**Work request**. Starting at the line with "R15: 10k (SIG5, SIG11) -> 330k (SIG5, SIG11)" and going on through the line with "U1 pin ADJ: SIG19 -> COM", reproduce each line in the records below exactly and nothing more.

**Material for the task**.
· · · · ·

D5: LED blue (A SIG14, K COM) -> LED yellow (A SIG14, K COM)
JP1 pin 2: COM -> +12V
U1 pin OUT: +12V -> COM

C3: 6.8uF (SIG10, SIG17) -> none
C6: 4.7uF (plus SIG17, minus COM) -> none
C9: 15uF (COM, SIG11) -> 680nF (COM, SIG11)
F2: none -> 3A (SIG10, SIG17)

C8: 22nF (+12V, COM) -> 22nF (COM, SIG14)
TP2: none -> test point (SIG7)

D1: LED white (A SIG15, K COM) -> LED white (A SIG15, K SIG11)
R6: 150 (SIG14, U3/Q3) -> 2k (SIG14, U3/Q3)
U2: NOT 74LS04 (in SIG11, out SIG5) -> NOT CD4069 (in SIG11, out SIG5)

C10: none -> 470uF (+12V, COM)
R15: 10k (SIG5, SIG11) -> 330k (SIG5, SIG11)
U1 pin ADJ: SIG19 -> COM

· · · · ·

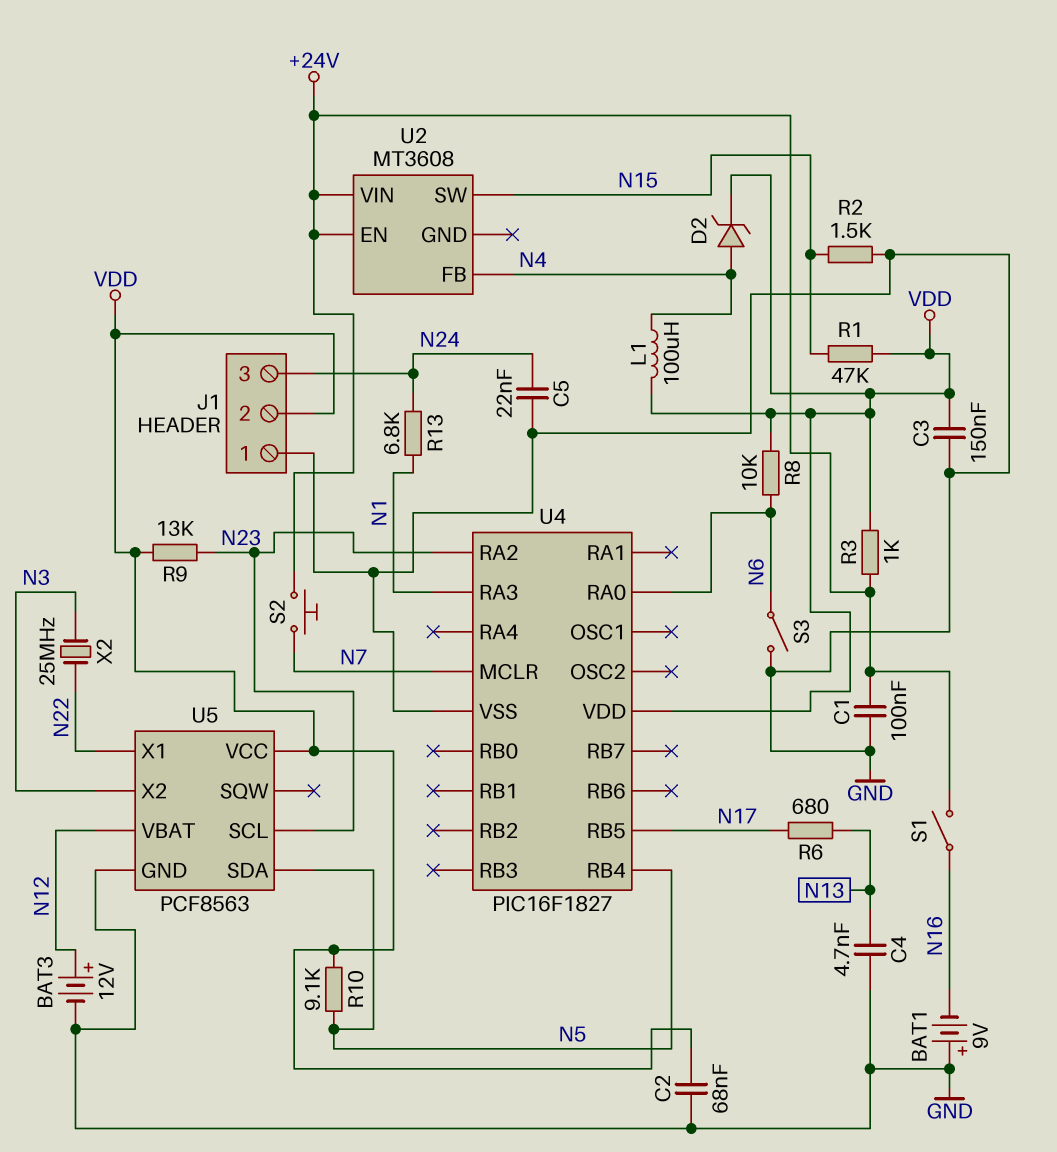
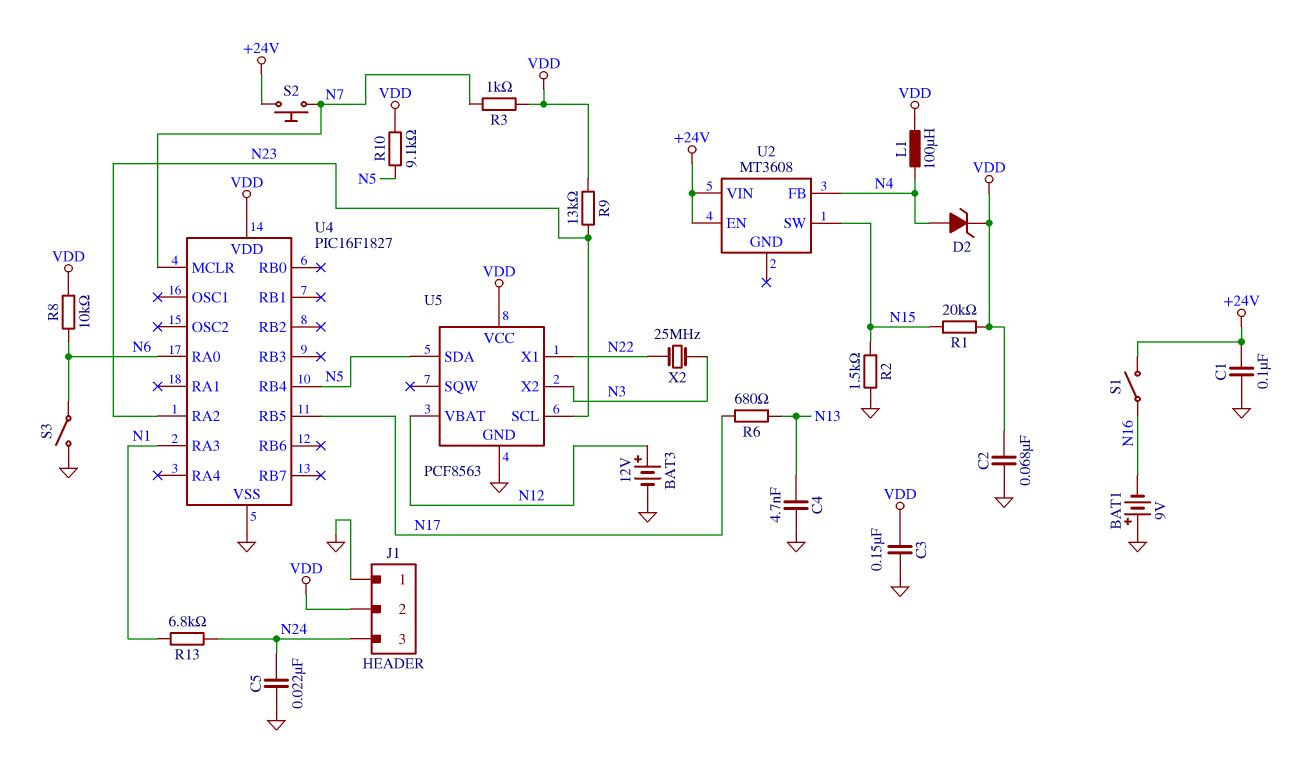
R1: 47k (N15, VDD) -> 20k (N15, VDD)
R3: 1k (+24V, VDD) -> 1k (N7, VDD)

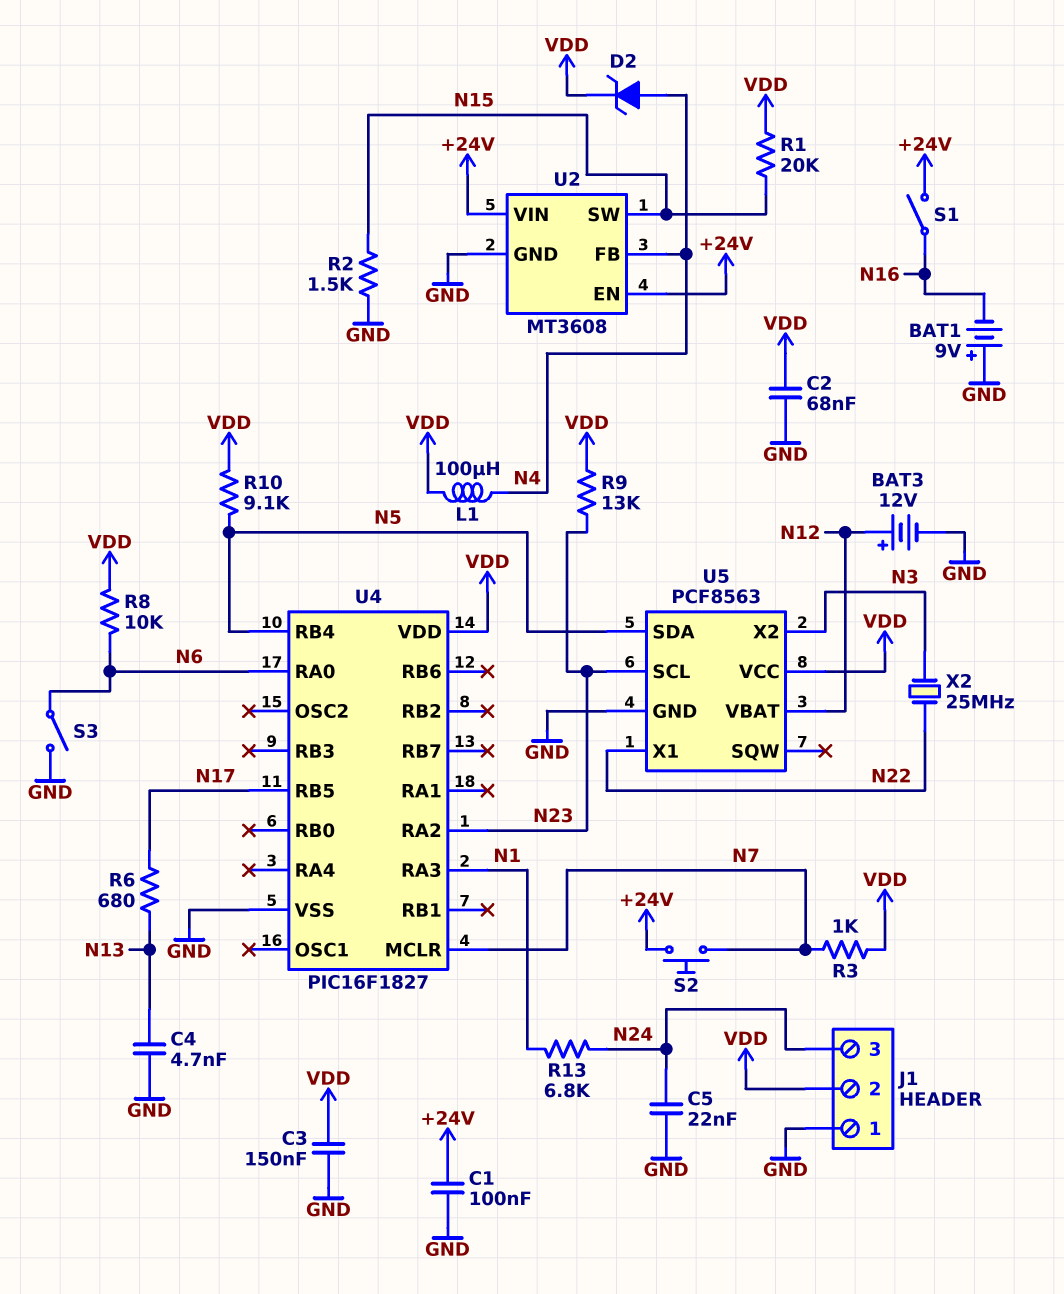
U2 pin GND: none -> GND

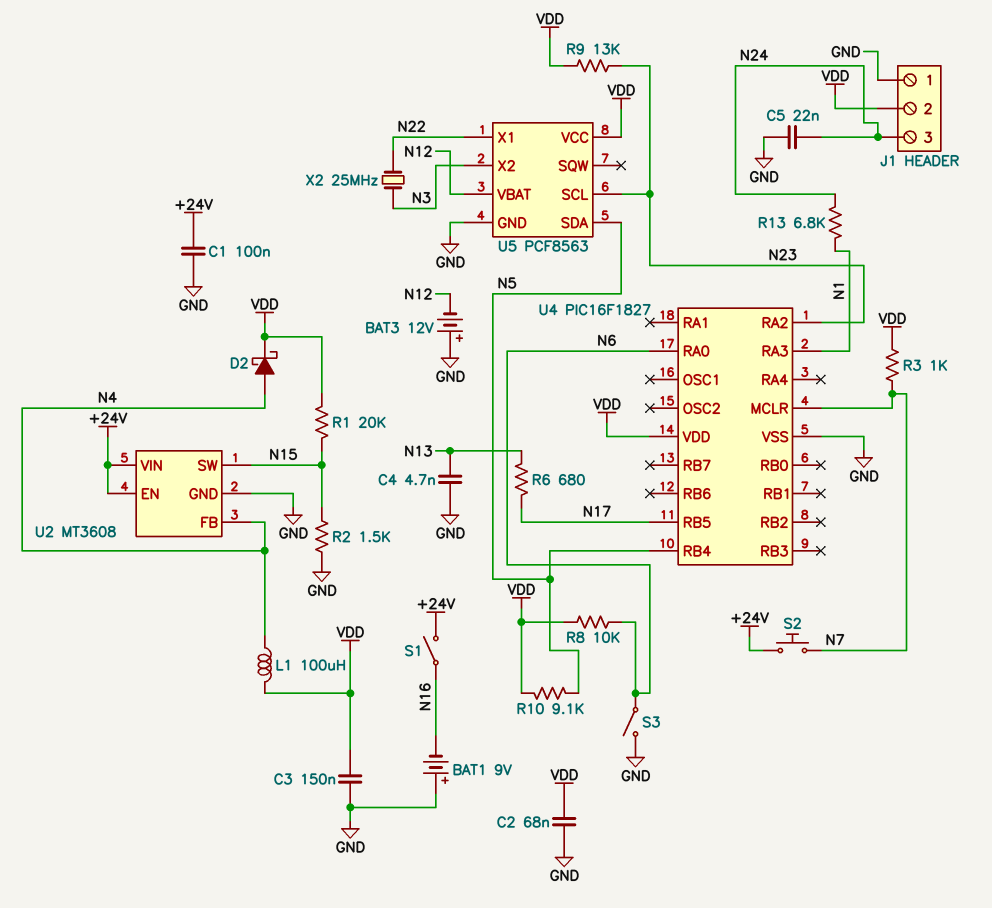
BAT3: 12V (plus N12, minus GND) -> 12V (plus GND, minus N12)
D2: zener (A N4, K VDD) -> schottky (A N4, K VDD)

· · · · ·

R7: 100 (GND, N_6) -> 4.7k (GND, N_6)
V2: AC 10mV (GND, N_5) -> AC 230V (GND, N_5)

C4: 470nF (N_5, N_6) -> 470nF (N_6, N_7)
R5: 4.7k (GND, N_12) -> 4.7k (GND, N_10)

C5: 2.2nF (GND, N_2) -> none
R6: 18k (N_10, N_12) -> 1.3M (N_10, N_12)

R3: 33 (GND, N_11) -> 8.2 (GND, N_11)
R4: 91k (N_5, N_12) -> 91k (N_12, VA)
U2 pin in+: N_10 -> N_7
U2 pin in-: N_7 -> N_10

· · · · ·

**Written response**.
R15: 10k (SIG5, SIG11) -> 330k (SIG5, SIG11)
U1 pin ADJ: SIG19 -> COM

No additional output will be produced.